Word for word, set down every line of the entries below from the line with "JP3 pin 3: GND -> FILT" to the line with "CN101 pin 1: DGND -> +15V", including both, and no other line.

(Edit difference data)
▬▬▬▬▬▬
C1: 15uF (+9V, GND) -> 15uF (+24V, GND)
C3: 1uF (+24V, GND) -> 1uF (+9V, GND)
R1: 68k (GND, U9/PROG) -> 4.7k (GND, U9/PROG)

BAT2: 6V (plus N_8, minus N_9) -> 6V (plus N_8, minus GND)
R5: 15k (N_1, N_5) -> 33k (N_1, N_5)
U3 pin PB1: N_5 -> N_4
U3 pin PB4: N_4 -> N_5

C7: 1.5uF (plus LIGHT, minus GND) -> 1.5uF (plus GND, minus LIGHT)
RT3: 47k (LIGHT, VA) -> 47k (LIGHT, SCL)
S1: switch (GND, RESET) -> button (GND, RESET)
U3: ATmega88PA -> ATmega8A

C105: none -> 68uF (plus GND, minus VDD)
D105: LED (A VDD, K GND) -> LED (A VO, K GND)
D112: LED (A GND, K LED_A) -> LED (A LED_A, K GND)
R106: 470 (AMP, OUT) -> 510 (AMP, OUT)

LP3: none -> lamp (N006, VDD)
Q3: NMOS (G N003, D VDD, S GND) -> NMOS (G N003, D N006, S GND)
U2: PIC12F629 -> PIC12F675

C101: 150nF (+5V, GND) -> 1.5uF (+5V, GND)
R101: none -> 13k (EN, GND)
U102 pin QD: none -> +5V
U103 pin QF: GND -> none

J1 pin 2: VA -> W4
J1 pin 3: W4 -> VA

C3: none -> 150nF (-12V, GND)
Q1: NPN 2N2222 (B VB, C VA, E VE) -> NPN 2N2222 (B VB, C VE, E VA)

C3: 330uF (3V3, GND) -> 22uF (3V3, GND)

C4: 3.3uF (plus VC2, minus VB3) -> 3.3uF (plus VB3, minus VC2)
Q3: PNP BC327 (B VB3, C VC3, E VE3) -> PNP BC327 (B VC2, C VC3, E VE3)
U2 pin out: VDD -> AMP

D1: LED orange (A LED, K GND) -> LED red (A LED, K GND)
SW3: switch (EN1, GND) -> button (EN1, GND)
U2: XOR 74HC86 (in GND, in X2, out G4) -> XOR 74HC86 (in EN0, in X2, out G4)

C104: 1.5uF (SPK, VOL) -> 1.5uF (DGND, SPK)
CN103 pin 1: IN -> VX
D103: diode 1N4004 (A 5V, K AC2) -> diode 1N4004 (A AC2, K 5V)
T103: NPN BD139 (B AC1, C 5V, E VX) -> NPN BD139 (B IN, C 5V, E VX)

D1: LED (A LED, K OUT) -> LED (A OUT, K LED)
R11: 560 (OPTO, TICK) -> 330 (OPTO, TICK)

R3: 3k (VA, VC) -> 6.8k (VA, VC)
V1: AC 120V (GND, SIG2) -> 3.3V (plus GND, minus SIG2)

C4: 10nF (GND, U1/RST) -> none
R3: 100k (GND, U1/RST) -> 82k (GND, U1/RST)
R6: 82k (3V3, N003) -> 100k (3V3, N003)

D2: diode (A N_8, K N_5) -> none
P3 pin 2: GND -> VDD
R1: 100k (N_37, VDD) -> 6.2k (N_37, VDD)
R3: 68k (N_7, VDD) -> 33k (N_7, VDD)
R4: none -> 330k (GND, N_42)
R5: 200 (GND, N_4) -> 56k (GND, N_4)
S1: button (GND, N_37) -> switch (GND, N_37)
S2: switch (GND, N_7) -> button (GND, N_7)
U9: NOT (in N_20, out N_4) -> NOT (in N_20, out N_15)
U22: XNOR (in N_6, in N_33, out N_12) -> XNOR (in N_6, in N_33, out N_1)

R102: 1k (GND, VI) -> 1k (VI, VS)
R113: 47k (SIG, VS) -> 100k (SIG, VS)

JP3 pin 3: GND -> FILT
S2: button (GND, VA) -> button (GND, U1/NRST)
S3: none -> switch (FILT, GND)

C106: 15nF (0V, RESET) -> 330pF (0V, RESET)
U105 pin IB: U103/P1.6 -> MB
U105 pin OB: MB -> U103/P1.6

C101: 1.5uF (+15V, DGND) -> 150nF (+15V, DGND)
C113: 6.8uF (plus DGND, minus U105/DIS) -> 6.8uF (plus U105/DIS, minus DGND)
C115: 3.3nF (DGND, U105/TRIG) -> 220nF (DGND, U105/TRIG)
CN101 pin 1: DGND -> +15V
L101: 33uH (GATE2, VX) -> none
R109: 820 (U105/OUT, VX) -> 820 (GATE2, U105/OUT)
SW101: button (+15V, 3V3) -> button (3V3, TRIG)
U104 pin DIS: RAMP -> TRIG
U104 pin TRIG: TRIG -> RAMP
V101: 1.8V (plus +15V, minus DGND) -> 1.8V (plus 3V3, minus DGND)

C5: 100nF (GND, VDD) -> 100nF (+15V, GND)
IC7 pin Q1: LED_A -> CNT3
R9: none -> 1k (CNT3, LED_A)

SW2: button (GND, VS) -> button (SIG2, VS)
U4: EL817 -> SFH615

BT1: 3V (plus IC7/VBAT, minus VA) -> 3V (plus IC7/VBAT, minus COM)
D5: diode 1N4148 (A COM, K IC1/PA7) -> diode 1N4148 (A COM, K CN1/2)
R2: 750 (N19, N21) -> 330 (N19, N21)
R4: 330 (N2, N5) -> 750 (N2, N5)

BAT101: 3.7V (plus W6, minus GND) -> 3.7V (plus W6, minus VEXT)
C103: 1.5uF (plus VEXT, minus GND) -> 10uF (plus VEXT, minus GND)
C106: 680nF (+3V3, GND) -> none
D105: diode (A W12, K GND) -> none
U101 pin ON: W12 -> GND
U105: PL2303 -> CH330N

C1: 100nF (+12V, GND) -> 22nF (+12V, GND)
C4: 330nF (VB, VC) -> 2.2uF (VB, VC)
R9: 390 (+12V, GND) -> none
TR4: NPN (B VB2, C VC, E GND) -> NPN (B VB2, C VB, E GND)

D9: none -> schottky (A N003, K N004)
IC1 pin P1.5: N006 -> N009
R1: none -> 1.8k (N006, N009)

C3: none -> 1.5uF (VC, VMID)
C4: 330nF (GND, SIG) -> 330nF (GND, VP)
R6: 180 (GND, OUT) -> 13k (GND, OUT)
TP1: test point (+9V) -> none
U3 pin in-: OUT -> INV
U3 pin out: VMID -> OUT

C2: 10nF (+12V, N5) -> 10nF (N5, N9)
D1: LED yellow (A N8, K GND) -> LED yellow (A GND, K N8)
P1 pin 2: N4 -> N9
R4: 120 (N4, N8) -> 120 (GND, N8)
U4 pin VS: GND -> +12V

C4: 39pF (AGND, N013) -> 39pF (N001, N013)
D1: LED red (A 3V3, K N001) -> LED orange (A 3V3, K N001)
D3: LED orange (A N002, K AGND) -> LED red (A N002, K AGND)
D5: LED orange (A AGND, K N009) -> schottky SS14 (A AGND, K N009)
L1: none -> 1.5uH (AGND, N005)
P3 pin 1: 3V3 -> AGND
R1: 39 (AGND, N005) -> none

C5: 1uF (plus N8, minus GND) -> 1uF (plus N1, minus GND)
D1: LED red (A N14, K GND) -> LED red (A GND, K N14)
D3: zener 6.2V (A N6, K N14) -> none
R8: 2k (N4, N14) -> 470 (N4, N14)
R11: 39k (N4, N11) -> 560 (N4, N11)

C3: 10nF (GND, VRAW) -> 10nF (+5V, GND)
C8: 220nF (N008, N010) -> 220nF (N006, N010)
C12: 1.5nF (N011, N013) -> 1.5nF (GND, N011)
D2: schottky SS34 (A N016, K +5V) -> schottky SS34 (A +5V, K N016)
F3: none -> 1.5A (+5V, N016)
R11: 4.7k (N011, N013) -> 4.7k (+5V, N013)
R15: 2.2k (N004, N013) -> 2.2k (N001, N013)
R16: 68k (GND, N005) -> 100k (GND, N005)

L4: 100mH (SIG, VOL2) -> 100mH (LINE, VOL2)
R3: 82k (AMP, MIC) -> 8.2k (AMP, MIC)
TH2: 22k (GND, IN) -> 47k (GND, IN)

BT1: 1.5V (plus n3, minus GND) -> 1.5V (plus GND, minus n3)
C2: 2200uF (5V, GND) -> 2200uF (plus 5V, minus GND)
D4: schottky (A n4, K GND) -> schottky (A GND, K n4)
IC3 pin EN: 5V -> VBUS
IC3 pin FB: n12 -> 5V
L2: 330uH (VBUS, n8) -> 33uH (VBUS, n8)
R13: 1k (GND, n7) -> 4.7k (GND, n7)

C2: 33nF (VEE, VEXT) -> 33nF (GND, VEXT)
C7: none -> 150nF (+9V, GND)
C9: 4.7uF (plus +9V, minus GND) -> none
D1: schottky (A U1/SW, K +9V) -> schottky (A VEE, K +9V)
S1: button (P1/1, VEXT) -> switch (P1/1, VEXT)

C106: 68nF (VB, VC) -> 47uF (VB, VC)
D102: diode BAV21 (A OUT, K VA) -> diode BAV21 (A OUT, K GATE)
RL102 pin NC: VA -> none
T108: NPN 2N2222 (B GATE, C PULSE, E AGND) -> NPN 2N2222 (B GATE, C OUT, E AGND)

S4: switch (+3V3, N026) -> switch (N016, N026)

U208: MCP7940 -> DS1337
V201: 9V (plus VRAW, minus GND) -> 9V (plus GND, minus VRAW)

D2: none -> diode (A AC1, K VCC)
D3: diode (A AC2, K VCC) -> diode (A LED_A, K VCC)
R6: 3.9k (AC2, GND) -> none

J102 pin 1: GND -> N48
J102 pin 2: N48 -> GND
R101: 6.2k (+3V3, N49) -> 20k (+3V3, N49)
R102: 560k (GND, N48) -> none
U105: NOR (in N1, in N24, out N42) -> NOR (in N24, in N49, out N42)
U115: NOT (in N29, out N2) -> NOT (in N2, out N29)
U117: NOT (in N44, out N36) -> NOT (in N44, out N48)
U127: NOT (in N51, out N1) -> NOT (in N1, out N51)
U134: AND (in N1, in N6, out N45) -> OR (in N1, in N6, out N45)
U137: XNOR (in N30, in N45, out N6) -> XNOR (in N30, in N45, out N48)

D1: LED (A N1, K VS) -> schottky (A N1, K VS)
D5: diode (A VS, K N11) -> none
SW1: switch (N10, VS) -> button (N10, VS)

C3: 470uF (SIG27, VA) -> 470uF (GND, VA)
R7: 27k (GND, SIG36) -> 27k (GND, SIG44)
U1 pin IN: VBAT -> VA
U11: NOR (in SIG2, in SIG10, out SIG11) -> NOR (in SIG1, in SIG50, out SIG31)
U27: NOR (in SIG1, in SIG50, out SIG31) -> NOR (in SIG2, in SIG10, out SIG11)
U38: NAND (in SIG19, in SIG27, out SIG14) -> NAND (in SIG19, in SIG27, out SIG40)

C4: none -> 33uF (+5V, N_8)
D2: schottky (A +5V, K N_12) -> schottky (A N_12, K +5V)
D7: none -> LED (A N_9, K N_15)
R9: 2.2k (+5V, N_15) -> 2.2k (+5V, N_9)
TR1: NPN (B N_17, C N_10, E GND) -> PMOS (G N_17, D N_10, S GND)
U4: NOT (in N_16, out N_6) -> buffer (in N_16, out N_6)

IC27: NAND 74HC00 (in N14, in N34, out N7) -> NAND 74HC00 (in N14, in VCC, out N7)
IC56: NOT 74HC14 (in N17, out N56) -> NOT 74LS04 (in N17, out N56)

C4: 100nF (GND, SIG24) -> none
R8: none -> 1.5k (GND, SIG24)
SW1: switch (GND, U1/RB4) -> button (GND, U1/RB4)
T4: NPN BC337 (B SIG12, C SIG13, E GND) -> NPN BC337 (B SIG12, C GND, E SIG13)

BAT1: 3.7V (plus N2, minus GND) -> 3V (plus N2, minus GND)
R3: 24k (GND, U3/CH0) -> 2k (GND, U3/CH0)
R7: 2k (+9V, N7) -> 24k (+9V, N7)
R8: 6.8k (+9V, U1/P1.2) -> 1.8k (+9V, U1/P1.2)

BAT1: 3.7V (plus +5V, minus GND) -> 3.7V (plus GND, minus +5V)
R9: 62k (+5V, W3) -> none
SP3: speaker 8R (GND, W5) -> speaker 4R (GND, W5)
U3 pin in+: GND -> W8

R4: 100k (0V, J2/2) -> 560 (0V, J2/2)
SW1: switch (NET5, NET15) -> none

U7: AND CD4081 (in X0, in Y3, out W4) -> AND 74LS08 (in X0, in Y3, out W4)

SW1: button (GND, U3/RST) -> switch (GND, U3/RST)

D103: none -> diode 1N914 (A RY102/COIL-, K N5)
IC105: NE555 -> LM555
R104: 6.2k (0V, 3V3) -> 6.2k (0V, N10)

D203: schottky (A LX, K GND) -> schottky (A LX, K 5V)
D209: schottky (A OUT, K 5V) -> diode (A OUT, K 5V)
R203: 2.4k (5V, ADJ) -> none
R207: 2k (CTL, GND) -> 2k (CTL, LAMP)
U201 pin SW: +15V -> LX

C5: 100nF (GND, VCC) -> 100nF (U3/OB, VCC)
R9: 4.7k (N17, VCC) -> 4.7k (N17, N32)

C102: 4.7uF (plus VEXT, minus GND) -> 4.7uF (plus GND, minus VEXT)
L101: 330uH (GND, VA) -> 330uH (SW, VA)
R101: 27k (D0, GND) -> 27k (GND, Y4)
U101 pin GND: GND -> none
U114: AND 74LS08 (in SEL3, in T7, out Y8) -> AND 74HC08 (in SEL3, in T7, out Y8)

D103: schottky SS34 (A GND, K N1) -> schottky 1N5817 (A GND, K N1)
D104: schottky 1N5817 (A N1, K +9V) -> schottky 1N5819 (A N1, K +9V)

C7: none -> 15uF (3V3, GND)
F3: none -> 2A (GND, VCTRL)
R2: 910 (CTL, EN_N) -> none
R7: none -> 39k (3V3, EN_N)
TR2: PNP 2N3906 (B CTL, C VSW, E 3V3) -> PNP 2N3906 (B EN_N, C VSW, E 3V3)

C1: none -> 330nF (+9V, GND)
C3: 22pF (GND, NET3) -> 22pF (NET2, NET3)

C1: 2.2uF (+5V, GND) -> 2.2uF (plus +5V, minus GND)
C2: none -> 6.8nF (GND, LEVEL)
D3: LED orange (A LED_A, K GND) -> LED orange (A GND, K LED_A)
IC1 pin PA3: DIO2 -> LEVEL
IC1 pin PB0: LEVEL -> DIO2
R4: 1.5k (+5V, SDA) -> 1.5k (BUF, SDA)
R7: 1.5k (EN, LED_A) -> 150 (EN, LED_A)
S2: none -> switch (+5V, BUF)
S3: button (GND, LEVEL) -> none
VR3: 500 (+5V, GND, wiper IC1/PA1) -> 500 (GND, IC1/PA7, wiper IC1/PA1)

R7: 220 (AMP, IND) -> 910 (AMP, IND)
▬▬▬▬▬▬
> _SOLUTION FOR THIS EXERCISE_:
JP3 pin 3: GND -> FILT
S2: button (GND, VA) -> button (GND, U1/NRST)
S3: none -> switch (FILT, GND)

C106: 15nF (0V, RESET) -> 330pF (0V, RESET)
U105 pin IB: U103/P1.6 -> MB
U105 pin OB: MB -> U103/P1.6

C101: 1.5uF (+15V, DGND) -> 150nF (+15V, DGND)
C113: 6.8uF (plus DGND, minus U105/DIS) -> 6.8uF (plus U105/DIS, minus DGND)
C115: 3.3nF (DGND, U105/TRIG) -> 220nF (DGND, U105/TRIG)
CN101 pin 1: DGND -> +15V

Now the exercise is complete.